Copy all data exactly. Skip pictures.
:: DATASET EXTRACT
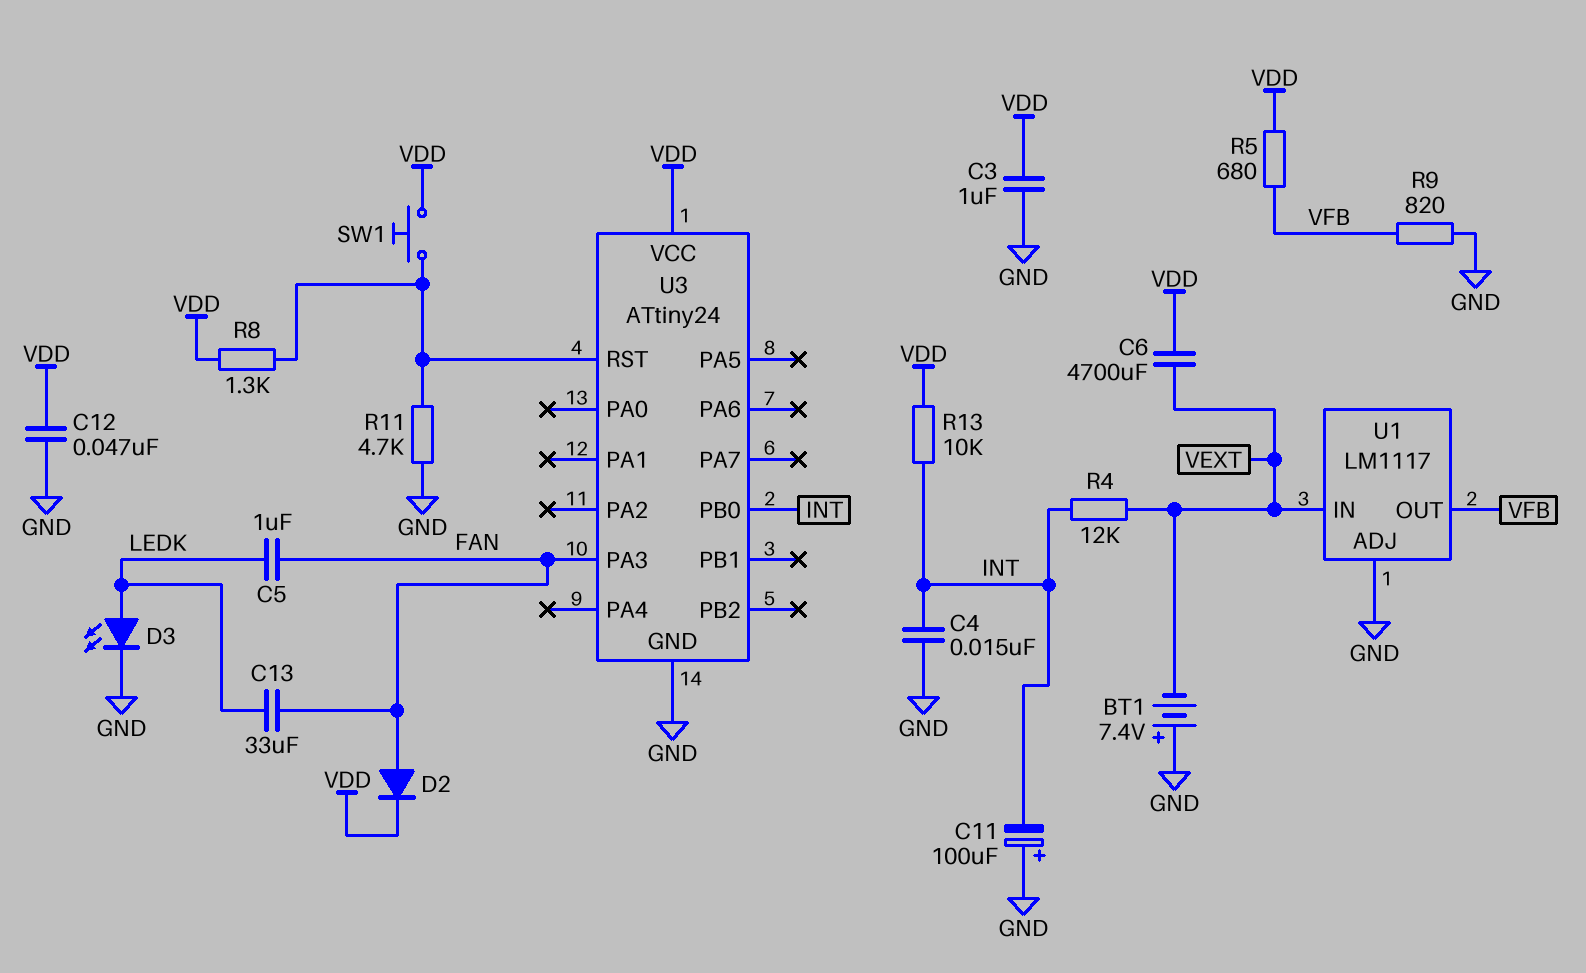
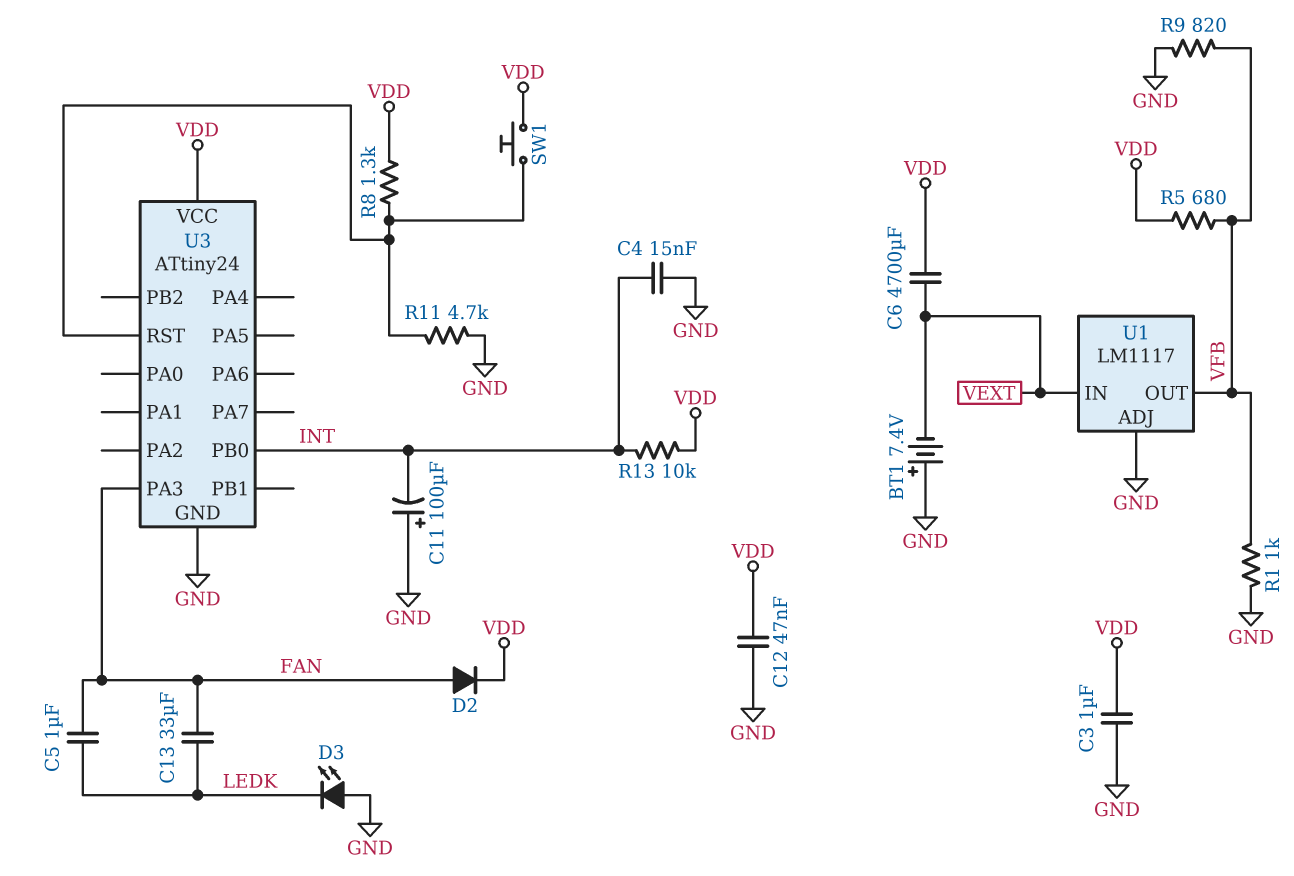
D3: LED (A LEDK, K GND) -> LED (A GND, K LEDK)
R1: none -> 1k (GND, VFB)
R4: 12k (INT, VEXT) -> none

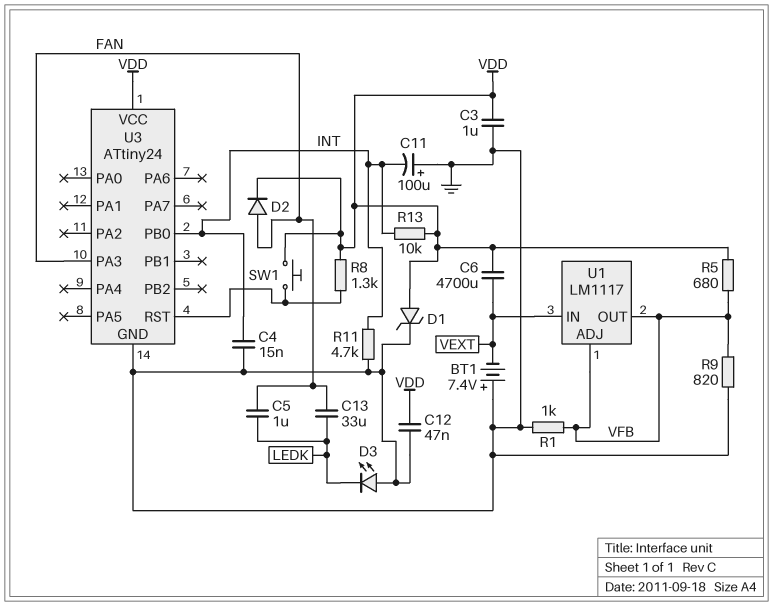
D1: none -> zener (A VDD, K GND)
R11: 4.7k (GND, U3/RST) -> 4.7k (GND, INT)
U1 pin ADJ: GND -> VFB

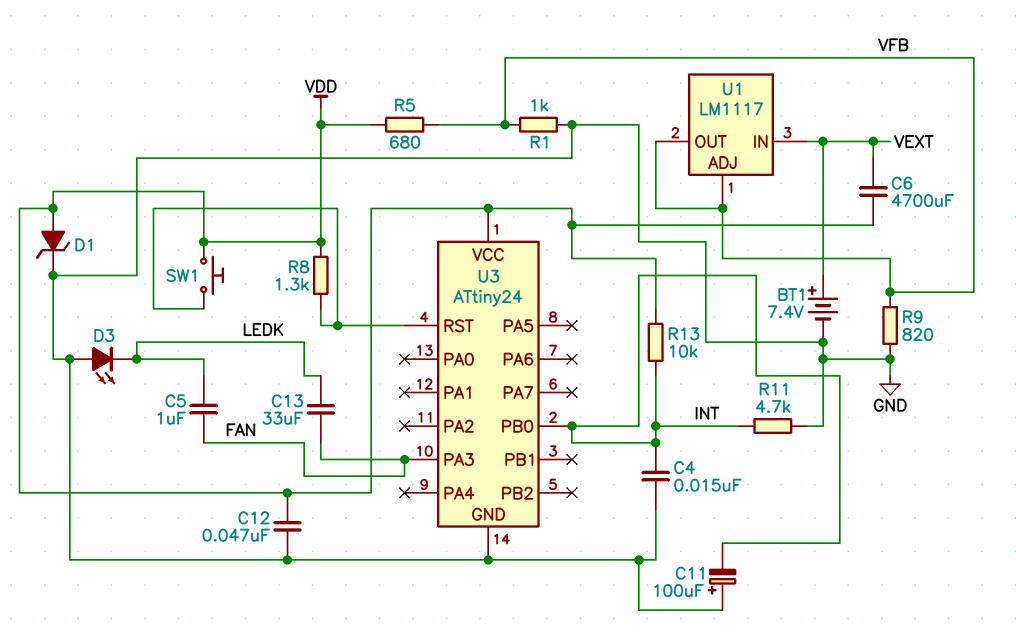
BT1: 7.4V (plus GND, minus VEXT) -> 7.4V (plus VEXT, minus GND)
C3: 1uF (GND, VDD) -> none
D2: diode (A FAN, K VDD) -> none

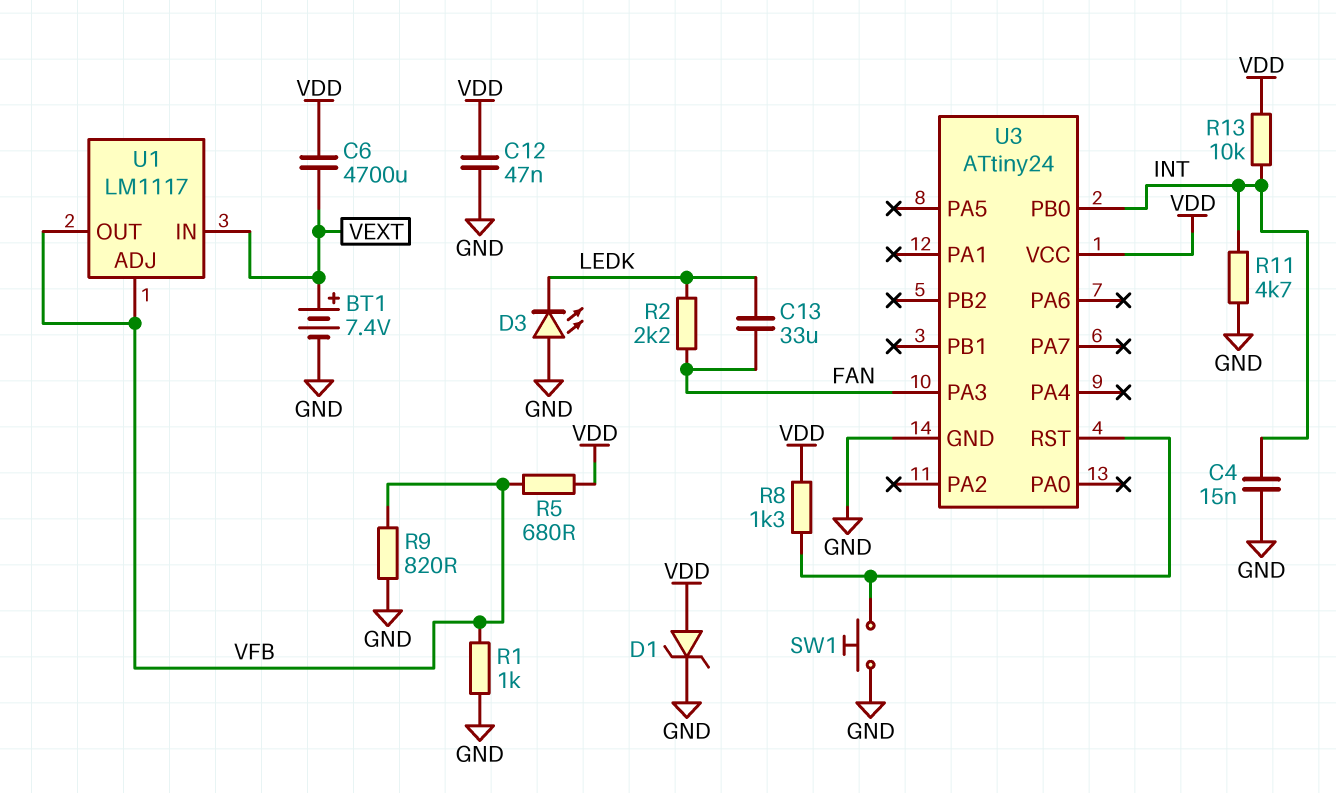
C5: 1uF (FAN, LEDK) -> none
C11: 100uF (plus GND, minus INT) -> none
R2: none -> 2.2k (FAN, LEDK)
SW1: button (U3/RST, VDD) -> button (GND, U3/RST)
::::
* EXERCISE RESULT:
D3: LED (A LEDK, K GND) -> LED (A GND, K LEDK)
R1: none -> 1k (GND, VFB)
R4: 12k (INT, VEXT) -> none

D1: none -> zener (A VDD, K GND)
R11: 4.7k (GND, U3/RST) -> 4.7k (GND, INT)
U1 pin ADJ: GND -> VFB

BT1: 7.4V (plus GND, minus VEXT) -> 7.4V (plus VEXT, minus GND)
C3: 1uF (GND, VDD) -> none
D2: diode (A FAN, K VDD) -> none

C5: 1uF (FAN, LEDK) -> none
C11: 100uF (plus GND, minus INT) -> none
R2: none -> 2.2k (FAN, LEDK)
SW1: button (U3/RST, VDD) -> button (GND, U3/RST)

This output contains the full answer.